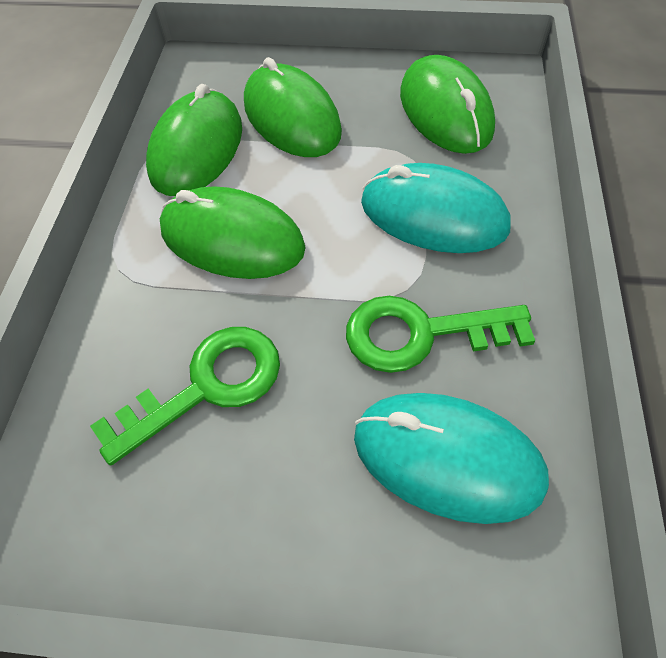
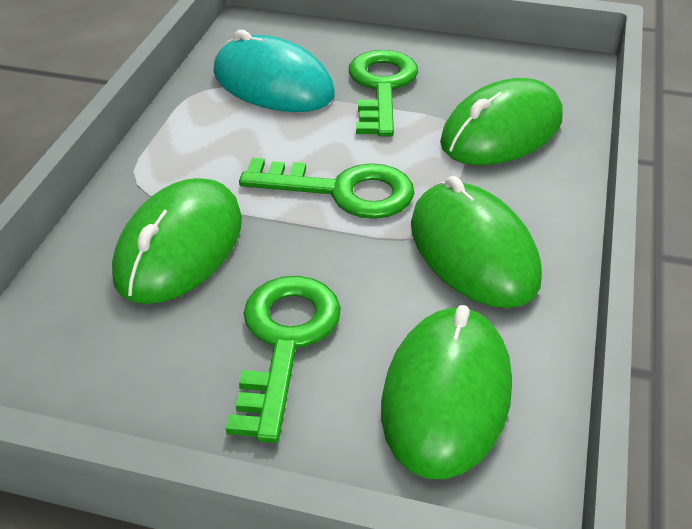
green key: 2 -> 3
turquoise mouse: 2 -> 1

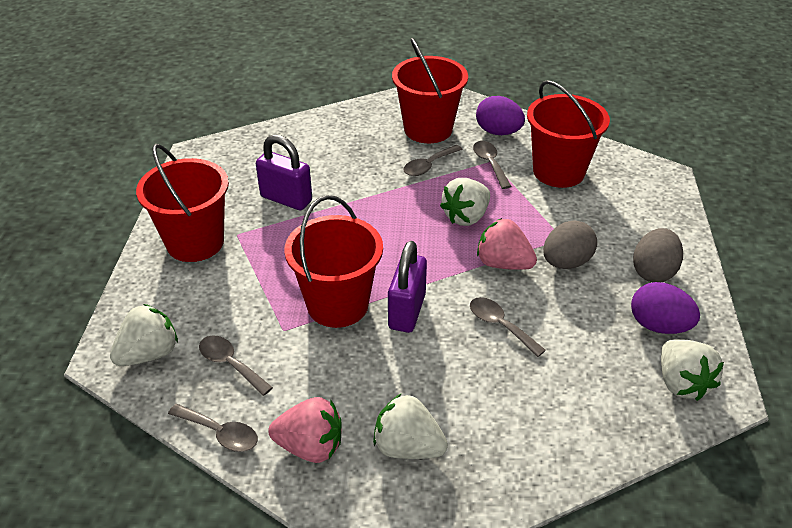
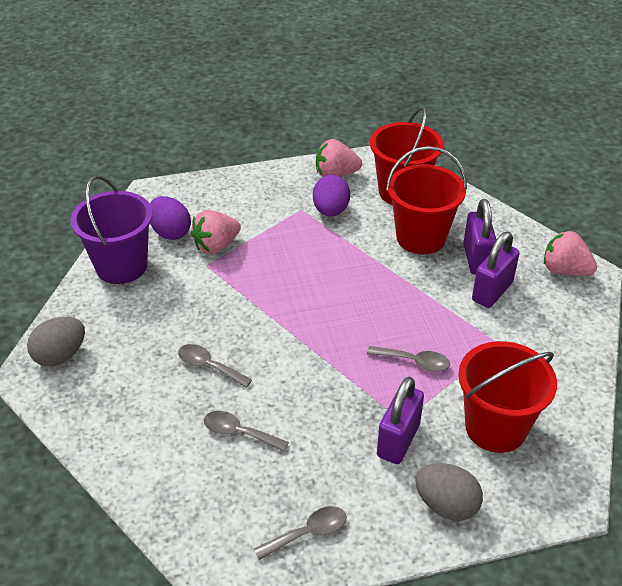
grey spoon: 5 -> 4
pink strawberry: 2 -> 3
purple bucket: 0 -> 1
purple padlock: 2 -> 3
red bucket: 4 -> 3
white strawberry: 4 -> 0

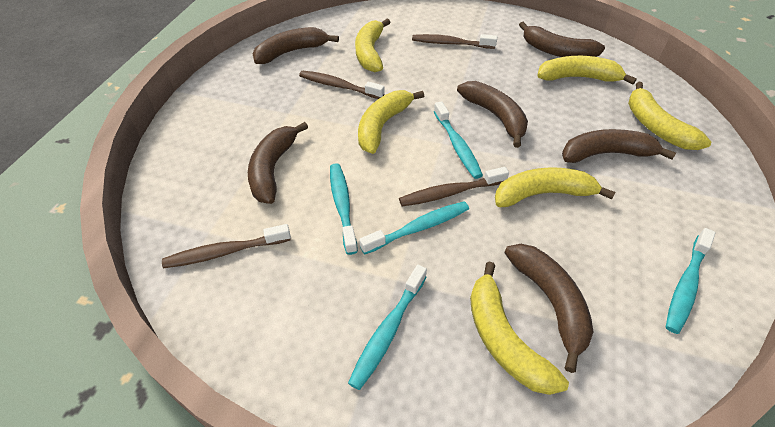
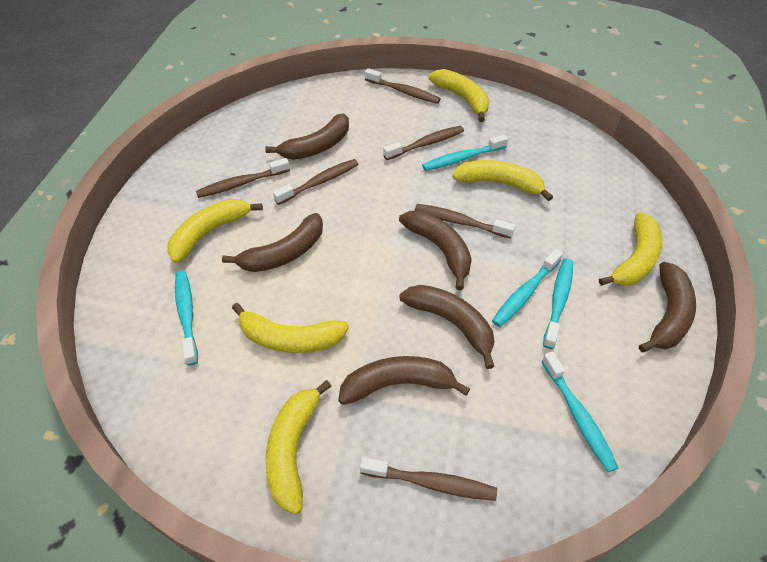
brown toothbrush: 4 -> 6

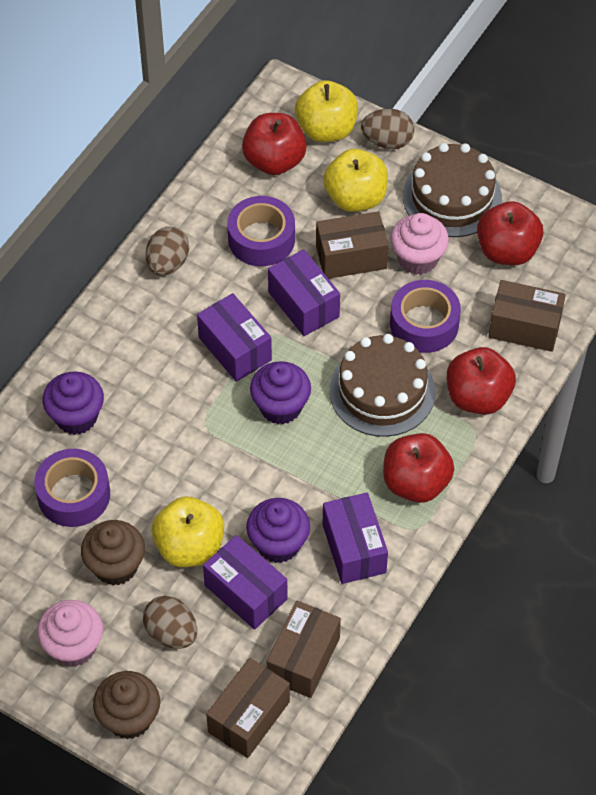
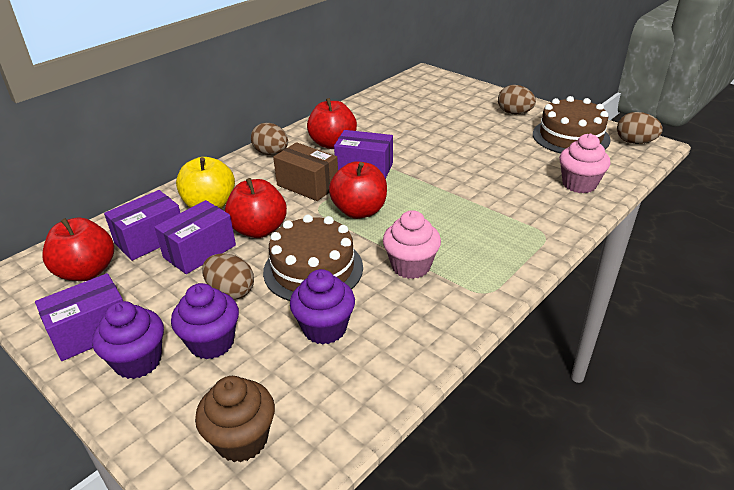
brown box: 4 -> 1
brown cupcake: 2 -> 1
brown egg: 3 -> 4
purple tape: 3 -> 0
yellow apple: 3 -> 1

============

What the task requires ▸
Please give back the data above word for word, with no pictures included.

Result of this task ▸
green key: 2 -> 3
turquoise mouse: 2 -> 1

grey spoon: 5 -> 4
pink strawberry: 2 -> 3
purple bucket: 0 -> 1
purple padlock: 2 -> 3
red bucket: 4 -> 3
white strawberry: 4 -> 0

brown toothbrush: 4 -> 6

brown box: 4 -> 1
brown cupcake: 2 -> 1
brown egg: 3 -> 4
purple tape: 3 -> 0
yellow apple: 3 -> 1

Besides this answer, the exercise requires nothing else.